**Exercise goal**
The range starts at the line containing "cyan arrow: (336, 68)" and ends at the last line of the records below. Reproduce those lines exactly.

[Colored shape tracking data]
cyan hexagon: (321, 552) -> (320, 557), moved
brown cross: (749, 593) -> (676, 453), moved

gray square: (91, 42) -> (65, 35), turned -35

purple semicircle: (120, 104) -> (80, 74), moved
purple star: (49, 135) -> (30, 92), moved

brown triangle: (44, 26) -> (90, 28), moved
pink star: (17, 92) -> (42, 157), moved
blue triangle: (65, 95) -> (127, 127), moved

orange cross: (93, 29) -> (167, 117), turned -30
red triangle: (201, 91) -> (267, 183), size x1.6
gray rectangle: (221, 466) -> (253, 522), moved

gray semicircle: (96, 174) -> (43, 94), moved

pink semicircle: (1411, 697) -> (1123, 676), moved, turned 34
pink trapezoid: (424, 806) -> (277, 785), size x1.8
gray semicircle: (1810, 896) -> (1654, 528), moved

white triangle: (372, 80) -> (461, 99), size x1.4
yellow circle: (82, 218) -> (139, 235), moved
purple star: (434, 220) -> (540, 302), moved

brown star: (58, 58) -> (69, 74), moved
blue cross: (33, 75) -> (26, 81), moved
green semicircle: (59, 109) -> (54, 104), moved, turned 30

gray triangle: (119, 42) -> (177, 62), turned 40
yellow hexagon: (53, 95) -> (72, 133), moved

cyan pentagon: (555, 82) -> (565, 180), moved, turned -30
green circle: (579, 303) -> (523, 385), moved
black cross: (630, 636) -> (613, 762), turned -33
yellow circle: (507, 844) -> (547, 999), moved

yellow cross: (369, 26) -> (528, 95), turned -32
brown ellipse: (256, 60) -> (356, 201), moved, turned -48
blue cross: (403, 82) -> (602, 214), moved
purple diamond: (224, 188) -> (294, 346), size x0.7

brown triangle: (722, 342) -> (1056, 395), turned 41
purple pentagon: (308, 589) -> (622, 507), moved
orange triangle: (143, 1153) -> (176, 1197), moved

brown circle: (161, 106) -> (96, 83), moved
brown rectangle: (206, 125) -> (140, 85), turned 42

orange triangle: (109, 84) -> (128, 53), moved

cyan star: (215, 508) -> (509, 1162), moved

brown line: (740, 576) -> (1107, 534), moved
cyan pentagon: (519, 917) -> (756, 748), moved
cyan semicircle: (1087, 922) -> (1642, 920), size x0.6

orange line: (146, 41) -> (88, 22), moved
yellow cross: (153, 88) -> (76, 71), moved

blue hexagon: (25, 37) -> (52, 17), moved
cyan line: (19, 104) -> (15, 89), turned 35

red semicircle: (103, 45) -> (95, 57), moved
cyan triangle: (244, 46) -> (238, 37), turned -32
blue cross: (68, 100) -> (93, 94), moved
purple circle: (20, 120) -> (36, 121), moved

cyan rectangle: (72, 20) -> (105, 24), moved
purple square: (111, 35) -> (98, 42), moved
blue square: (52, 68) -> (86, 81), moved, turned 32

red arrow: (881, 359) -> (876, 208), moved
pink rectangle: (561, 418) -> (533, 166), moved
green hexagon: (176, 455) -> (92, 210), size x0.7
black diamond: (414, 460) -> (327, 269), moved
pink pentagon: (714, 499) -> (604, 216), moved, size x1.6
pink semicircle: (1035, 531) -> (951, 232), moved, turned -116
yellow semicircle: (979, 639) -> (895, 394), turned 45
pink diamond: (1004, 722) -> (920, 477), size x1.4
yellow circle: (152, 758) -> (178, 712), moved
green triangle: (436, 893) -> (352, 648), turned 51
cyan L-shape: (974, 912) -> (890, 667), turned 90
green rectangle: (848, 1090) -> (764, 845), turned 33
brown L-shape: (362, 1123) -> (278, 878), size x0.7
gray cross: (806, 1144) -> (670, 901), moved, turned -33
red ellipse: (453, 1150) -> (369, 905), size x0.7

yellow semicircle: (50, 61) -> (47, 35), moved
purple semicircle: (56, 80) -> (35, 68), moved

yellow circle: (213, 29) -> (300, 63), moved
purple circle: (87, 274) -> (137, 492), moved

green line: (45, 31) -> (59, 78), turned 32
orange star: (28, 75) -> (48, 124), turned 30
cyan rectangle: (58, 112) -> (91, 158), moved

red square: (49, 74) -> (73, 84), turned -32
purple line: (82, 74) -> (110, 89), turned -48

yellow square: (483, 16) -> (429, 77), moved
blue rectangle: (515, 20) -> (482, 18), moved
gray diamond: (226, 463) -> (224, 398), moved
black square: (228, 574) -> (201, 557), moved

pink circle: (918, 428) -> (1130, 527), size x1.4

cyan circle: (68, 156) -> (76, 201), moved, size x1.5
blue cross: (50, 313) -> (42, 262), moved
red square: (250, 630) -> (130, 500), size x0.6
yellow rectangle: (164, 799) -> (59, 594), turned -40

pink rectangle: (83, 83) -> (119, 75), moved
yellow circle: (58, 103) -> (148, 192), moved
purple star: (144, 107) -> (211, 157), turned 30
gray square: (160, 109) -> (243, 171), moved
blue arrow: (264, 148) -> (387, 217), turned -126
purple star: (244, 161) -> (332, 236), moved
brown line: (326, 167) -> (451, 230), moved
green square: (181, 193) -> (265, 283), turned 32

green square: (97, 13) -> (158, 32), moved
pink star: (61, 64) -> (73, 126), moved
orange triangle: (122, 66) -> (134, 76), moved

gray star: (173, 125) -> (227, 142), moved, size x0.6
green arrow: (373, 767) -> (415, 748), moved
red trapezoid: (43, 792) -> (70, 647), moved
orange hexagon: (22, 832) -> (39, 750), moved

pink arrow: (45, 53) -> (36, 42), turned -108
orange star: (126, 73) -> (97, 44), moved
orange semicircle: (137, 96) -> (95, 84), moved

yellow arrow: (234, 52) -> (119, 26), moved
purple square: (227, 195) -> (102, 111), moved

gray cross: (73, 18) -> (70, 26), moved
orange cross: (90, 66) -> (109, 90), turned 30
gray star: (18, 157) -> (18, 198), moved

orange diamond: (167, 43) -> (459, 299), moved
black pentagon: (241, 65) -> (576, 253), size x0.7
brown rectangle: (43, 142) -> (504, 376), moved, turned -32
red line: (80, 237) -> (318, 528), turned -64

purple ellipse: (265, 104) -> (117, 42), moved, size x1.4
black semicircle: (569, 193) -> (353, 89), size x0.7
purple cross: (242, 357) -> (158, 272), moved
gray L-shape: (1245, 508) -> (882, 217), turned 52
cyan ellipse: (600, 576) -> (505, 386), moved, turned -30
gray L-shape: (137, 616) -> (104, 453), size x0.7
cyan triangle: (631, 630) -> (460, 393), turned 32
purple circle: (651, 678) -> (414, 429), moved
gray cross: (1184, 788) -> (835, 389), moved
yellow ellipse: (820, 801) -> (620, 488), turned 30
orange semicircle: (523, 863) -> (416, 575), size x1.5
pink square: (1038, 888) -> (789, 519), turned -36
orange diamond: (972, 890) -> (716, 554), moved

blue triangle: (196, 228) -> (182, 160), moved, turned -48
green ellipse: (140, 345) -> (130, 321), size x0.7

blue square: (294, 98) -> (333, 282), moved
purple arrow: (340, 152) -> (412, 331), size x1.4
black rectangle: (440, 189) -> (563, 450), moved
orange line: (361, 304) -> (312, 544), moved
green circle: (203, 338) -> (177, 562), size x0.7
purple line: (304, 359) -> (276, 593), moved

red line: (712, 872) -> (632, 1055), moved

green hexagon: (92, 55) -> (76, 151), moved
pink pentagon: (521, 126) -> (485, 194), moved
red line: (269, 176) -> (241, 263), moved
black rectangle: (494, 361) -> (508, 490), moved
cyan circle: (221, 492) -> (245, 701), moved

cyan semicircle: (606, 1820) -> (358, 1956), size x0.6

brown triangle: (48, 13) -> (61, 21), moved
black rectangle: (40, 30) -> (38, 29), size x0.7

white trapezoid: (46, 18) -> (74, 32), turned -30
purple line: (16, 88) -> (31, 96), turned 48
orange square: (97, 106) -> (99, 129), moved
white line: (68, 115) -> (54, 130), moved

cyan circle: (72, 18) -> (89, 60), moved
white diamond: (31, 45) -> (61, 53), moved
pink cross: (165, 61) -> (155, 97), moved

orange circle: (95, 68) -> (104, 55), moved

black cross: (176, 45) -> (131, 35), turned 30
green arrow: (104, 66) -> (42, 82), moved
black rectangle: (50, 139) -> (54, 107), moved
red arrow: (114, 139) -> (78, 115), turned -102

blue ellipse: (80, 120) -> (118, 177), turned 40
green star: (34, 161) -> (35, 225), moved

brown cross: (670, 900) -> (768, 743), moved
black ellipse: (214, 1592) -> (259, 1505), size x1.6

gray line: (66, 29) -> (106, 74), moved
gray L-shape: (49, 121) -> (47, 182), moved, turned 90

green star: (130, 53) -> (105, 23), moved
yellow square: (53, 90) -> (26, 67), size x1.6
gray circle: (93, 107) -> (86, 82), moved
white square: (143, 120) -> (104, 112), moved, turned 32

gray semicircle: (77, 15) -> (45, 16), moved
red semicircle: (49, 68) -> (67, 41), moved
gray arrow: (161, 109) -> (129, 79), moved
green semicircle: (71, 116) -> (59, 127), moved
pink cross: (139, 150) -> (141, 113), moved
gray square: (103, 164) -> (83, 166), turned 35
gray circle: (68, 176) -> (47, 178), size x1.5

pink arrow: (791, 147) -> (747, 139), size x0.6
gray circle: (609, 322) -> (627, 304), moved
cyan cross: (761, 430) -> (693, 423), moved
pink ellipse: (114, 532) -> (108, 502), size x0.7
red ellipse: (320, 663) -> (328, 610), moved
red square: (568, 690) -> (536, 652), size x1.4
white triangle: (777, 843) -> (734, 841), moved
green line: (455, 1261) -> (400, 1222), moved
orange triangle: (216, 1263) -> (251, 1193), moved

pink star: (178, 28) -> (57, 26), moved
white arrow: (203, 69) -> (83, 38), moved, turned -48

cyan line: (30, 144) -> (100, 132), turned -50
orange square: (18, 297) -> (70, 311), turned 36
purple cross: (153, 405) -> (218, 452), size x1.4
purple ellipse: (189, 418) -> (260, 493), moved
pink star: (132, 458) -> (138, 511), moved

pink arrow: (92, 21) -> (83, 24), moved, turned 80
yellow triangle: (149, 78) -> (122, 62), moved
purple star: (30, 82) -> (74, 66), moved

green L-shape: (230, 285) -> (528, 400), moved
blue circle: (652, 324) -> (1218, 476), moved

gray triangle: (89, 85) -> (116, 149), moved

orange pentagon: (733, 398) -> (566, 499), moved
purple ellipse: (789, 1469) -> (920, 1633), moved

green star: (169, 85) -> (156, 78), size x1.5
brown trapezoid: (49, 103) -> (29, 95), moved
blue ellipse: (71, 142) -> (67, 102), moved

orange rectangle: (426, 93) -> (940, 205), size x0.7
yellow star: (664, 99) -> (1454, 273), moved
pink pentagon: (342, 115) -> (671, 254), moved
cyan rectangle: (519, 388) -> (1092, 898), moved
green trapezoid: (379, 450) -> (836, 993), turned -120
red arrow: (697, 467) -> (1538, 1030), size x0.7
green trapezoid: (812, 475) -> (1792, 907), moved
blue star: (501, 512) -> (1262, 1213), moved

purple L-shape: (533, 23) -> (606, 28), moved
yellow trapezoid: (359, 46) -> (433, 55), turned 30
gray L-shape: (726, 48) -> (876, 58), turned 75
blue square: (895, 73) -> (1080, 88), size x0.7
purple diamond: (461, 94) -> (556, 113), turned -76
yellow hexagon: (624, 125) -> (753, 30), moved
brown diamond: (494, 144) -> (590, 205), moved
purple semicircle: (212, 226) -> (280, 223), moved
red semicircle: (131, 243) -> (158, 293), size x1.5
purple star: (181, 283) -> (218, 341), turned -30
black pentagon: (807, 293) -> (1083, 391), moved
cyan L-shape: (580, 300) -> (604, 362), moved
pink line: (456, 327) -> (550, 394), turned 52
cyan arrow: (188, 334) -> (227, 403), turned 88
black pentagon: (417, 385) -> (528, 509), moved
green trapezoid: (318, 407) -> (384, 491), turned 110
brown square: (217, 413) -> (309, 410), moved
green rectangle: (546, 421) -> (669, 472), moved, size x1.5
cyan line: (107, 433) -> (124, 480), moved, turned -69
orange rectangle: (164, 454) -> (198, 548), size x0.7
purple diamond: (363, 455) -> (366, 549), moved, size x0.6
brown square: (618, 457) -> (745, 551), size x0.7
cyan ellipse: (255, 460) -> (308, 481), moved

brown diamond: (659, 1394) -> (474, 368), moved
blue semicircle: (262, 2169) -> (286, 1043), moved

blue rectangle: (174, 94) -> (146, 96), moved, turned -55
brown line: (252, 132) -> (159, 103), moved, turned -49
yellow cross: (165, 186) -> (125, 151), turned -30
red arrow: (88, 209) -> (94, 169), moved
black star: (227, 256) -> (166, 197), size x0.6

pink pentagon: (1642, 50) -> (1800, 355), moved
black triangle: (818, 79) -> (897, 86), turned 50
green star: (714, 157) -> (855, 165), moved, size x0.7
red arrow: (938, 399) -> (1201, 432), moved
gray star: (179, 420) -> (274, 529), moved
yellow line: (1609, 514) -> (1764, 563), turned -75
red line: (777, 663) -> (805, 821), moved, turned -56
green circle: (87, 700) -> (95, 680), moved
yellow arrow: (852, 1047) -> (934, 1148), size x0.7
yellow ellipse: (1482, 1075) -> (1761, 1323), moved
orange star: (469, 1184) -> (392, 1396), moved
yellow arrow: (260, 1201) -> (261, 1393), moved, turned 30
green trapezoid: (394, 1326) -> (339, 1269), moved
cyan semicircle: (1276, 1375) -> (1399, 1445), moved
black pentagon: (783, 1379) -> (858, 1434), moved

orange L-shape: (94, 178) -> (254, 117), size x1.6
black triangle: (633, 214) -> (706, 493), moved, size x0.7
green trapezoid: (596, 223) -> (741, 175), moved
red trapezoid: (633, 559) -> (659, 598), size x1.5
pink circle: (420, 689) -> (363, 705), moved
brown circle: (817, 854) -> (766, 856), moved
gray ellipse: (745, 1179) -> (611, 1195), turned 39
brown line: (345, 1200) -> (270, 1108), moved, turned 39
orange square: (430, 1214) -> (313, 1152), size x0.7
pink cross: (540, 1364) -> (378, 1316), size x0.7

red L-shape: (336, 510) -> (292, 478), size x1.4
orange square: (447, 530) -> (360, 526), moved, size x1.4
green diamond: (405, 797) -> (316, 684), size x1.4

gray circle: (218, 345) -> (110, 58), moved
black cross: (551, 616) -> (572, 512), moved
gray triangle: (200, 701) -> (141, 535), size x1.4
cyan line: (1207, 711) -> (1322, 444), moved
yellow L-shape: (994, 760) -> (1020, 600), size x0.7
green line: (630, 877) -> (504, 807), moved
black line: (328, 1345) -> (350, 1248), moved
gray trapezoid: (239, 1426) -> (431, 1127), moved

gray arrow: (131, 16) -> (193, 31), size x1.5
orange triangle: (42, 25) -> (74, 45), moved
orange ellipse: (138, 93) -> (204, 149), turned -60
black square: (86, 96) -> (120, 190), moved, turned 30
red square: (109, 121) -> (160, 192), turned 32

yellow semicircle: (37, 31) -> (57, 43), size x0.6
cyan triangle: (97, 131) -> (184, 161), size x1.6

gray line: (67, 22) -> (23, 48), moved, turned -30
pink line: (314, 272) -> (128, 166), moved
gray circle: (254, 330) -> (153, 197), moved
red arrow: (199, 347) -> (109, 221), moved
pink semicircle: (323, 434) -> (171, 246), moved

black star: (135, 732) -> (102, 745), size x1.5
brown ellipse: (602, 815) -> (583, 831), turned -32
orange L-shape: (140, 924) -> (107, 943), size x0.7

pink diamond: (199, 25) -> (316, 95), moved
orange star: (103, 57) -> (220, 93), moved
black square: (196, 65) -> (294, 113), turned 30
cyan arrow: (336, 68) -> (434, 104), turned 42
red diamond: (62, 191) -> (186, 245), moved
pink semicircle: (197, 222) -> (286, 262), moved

**Solution for this problem**
cyan arrow: (336, 68) -> (434, 104), turned 42
red diamond: (62, 191) -> (186, 245), moved
pink semicircle: (197, 222) -> (286, 262), moved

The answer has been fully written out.